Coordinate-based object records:
————————
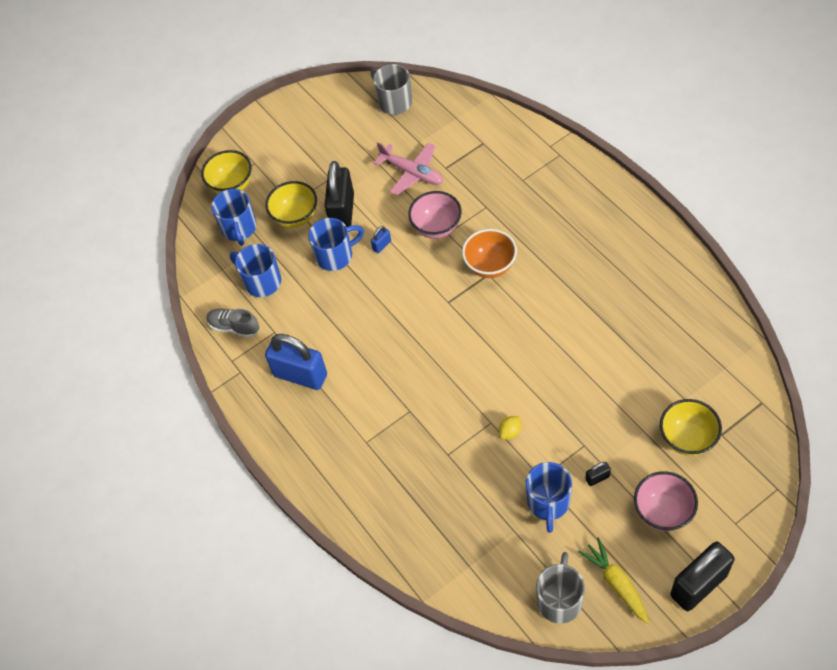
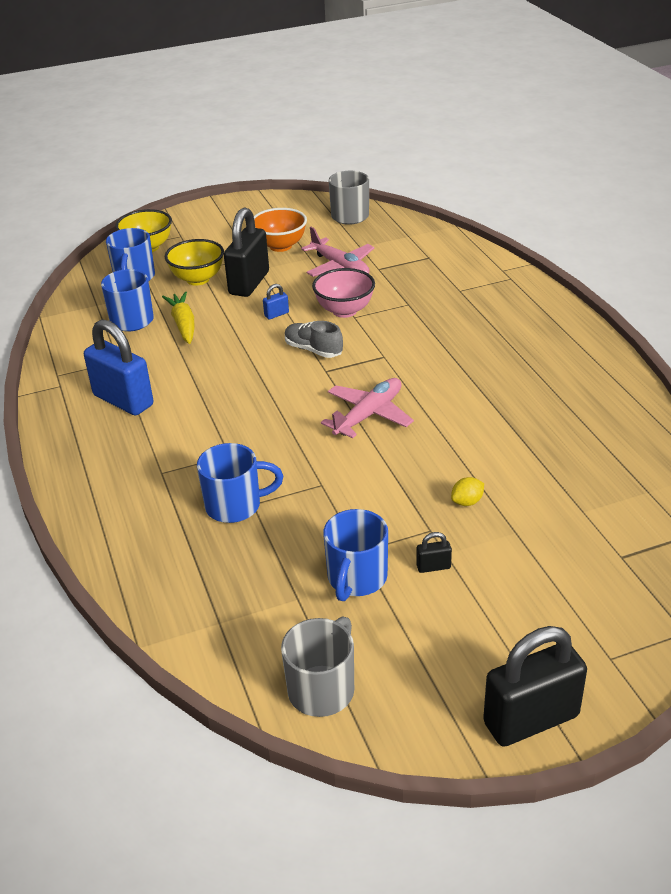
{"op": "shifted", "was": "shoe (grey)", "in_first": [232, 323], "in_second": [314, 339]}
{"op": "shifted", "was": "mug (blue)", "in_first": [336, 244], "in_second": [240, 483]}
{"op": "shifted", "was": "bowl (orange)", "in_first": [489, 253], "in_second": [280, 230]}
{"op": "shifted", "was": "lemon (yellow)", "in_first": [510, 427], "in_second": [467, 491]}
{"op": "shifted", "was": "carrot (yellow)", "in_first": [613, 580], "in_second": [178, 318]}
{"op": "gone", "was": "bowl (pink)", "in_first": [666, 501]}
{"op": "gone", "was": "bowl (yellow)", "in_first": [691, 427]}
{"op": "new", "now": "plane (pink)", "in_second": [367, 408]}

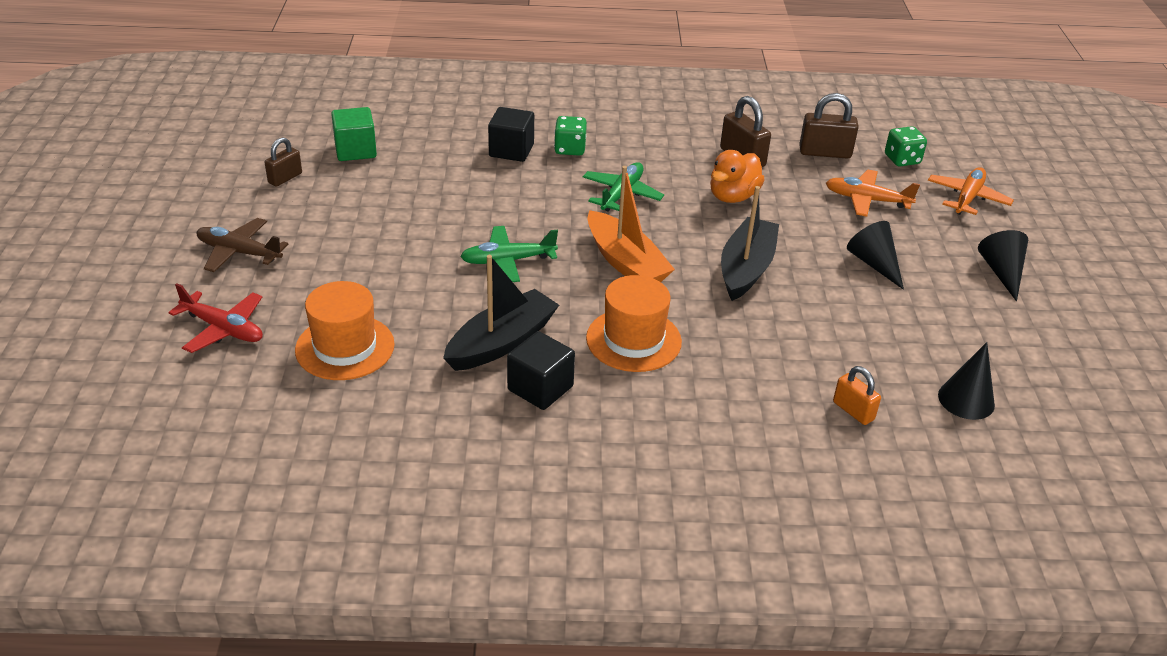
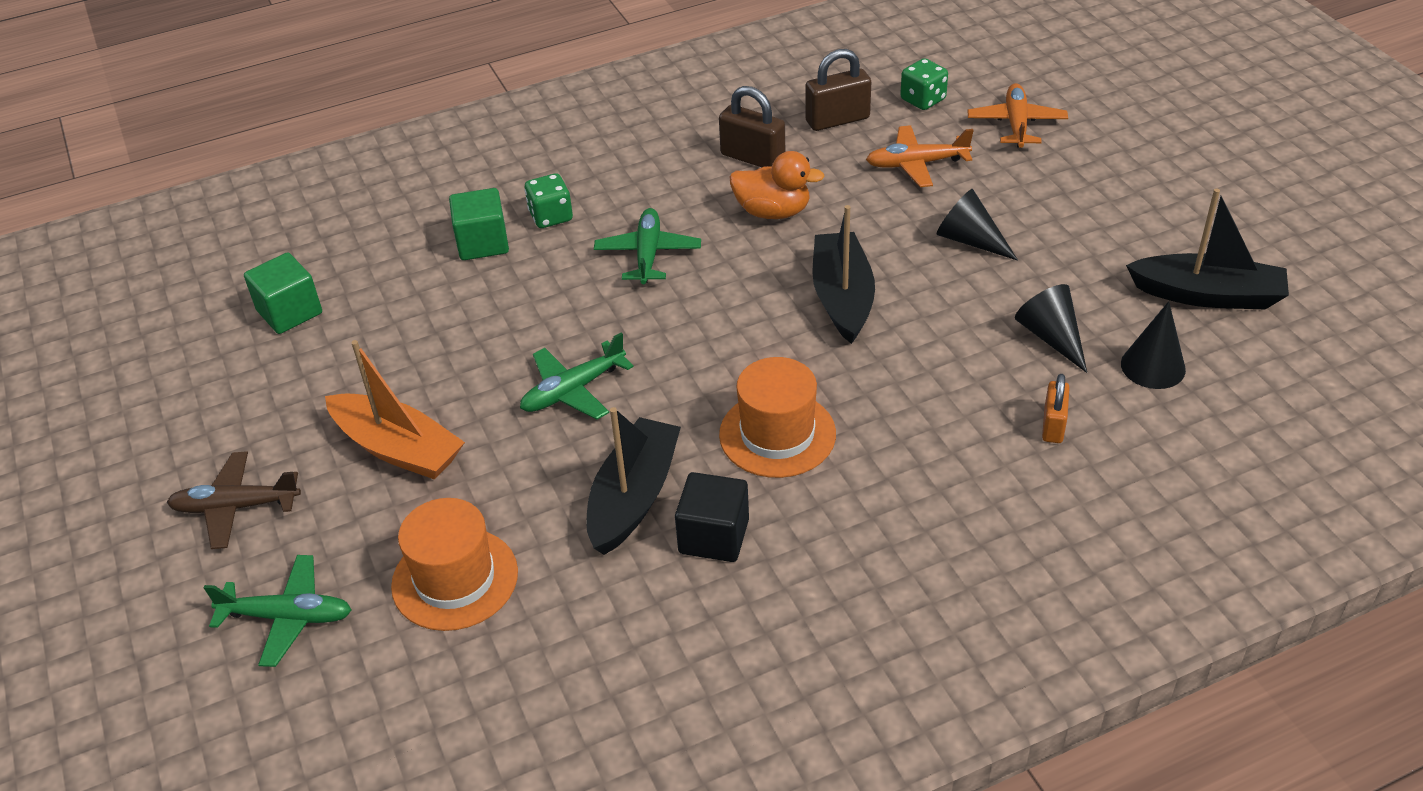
{"op": "repainted", "was": "plane (red)", "now": "plane (green)", "in_first": [215, 318], "in_second": [277, 611]}
{"op": "gone", "was": "padlock (brown)", "in_first": [283, 162]}
{"op": "repainted", "was": "cube (black)", "now": "cube (green)", "in_first": [511, 134], "in_second": [479, 224]}
{"op": "shifted", "was": "boat (orange)", "in_first": [631, 224], "in_second": [395, 409]}
{"op": "rotated", "was": "duck (orange)", "in_first": [737, 176], "in_second": [777, 185], "clockwise": -90}
{"op": "rotated", "was": "padlock (orange)", "in_first": [857, 395], "in_second": [1056, 408], "clockwise": 75}
{"op": "shifted", "was": "cone (black)", "in_first": [1003, 265], "in_second": [1051, 328]}
{"op": "new", "now": "boat (black)", "in_second": [1207, 248]}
————————
Directions ->
Reproduce every line in the records above that contains the word "yellow".

Written response ->
{"op": "shifted", "was": "lemon (yellow)", "in_first": [510, 427], "in_second": [467, 491]}
{"op": "shifted", "was": "carrot (yellow)", "in_first": [613, 580], "in_second": [178, 318]}
{"op": "gone", "was": "bowl (yellow)", "in_first": [691, 427]}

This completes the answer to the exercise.